* **Task directions**
Search the records for the string "KEYS" and copy every line in which it appears.

* **Structured diff data**
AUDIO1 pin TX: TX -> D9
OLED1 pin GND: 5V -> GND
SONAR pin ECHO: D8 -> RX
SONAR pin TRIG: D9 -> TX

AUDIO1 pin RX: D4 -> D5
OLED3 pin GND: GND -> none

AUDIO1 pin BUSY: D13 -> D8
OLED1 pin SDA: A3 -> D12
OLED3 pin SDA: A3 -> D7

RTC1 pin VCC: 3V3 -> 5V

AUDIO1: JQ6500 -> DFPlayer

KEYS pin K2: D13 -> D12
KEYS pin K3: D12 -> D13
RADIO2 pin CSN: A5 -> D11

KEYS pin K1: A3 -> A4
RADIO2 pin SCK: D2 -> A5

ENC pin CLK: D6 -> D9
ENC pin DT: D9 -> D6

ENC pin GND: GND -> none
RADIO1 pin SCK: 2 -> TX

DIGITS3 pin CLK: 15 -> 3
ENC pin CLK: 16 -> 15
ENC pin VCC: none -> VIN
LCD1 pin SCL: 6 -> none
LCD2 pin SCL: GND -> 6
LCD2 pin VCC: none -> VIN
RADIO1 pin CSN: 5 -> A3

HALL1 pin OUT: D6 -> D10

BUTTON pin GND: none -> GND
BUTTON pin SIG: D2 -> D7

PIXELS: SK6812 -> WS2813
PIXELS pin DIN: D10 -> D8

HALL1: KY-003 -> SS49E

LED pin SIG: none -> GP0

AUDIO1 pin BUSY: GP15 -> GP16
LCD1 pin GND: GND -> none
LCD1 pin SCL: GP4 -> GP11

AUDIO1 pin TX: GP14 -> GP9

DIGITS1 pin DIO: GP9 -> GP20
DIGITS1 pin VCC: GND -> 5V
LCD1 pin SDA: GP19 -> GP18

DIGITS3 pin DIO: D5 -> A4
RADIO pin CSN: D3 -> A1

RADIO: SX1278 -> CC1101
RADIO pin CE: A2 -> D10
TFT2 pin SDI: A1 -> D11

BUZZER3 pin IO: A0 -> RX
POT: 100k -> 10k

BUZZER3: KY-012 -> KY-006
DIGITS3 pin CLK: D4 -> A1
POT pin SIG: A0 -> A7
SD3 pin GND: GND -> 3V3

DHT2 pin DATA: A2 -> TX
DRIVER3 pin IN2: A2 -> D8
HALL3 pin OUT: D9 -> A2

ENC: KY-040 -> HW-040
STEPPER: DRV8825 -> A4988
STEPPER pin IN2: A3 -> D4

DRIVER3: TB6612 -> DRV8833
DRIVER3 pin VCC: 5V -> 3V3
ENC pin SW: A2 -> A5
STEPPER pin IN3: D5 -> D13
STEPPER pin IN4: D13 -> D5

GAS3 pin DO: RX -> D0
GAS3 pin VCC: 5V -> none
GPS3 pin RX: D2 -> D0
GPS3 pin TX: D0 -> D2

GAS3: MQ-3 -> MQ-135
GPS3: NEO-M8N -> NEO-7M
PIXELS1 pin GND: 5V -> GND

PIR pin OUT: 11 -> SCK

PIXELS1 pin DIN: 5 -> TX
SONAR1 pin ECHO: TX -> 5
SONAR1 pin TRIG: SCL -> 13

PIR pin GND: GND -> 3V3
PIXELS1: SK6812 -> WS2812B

* **Written answer**
KEYS pin K2: D13 -> D12
KEYS pin K3: D12 -> D13
KEYS pin K1: A3 -> A4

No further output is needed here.